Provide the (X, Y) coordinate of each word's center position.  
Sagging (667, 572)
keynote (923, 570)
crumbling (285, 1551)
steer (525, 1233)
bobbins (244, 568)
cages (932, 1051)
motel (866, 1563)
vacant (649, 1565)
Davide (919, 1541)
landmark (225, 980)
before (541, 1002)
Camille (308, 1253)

Your goal: Extract each line from the rows above that contains the word "position".

Written response:
Provide the (X, Y) coordinate of each word's center position.  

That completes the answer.